Line by line, set down all the data below exactly, omitting any picture.

___ SOURCE MATERIAL

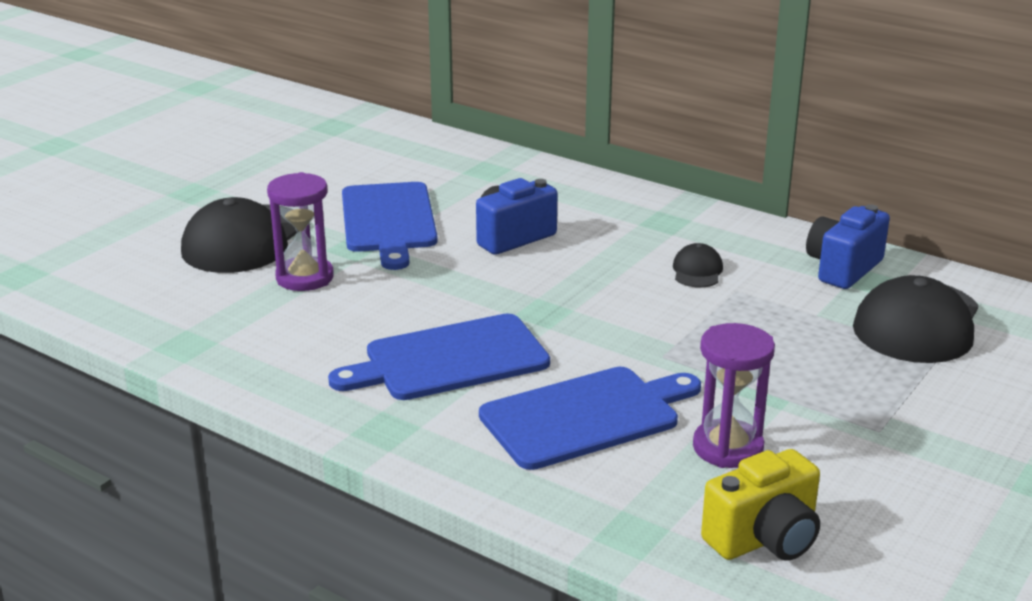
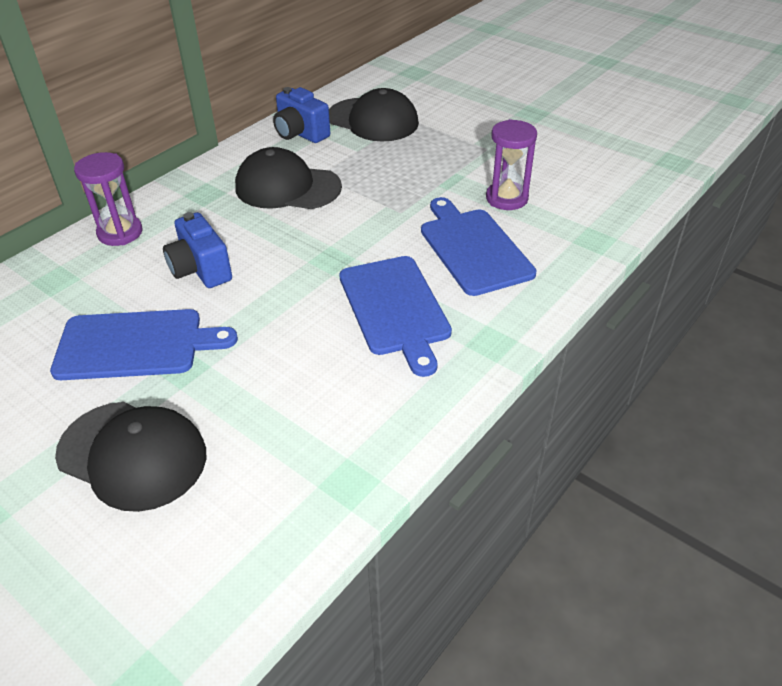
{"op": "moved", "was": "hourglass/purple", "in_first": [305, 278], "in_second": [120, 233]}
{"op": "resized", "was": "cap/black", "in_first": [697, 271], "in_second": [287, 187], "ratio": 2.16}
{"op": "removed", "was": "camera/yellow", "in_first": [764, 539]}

______

* [WRITTEN RESPONSE]:
{"op": "moved", "was": "hourglass/purple", "in_first": [305, 278], "in_second": [120, 233]}
{"op": "resized", "was": "cap/black", "in_first": [697, 271], "in_second": [287, 187], "ratio": 2.16}
{"op": "removed", "was": "camera/yellow", "in_first": [764, 539]}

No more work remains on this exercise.